▶ COLLECTED DATA
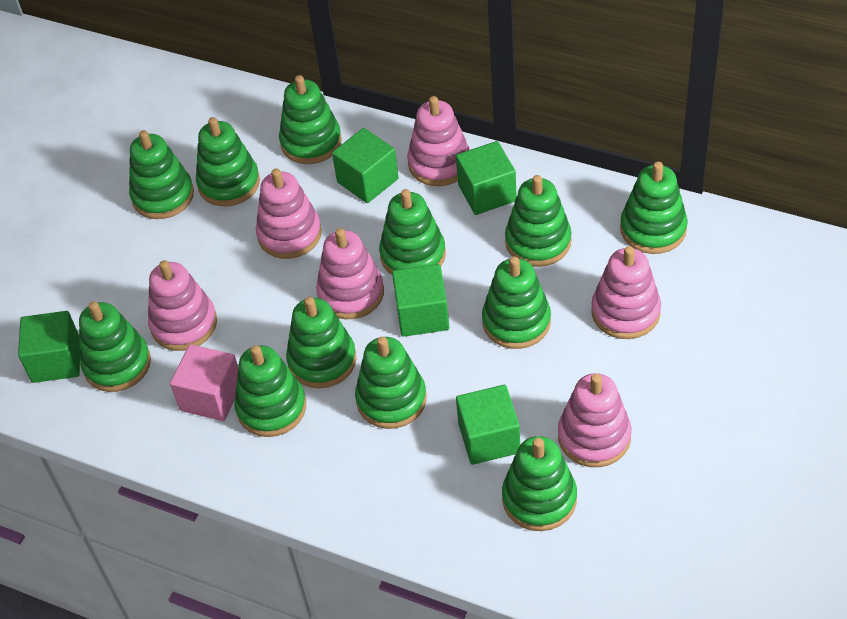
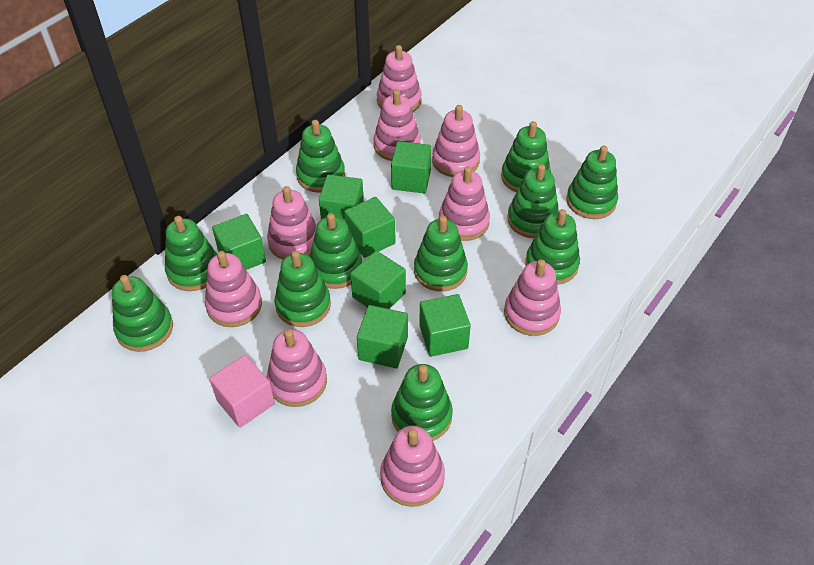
green cube: 5 -> 7
green stacking toy: 12 -> 11
pink stacking toy: 6 -> 9

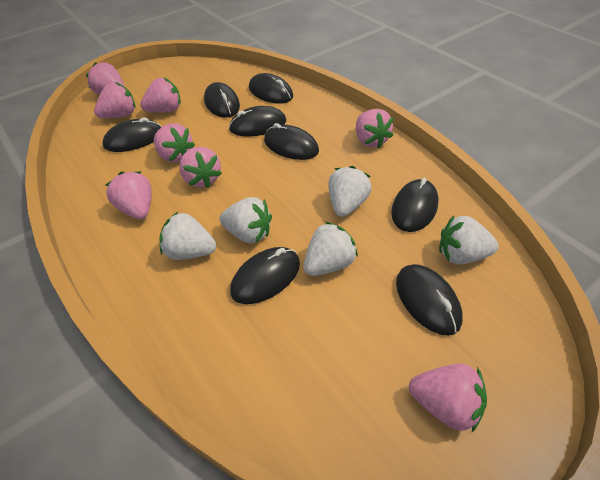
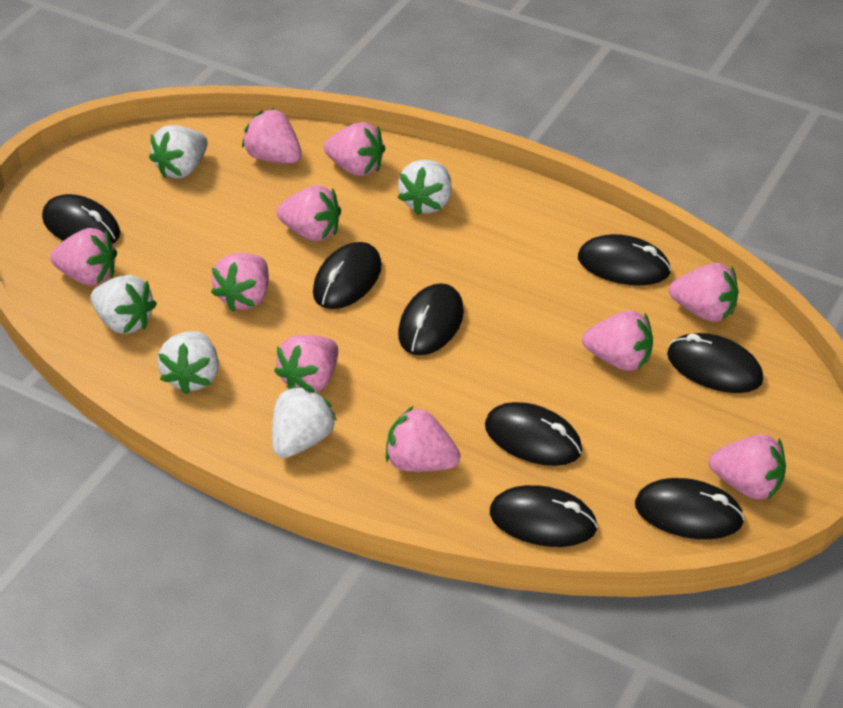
pink strawberry: 8 -> 10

▶ WORK ITEM
Give back the full listing verbatim, skipping each picture.

▶ EXPECTED ANSWER
green cube: 5 -> 7
green stacking toy: 12 -> 11
pink stacking toy: 6 -> 9

pink strawberry: 8 -> 10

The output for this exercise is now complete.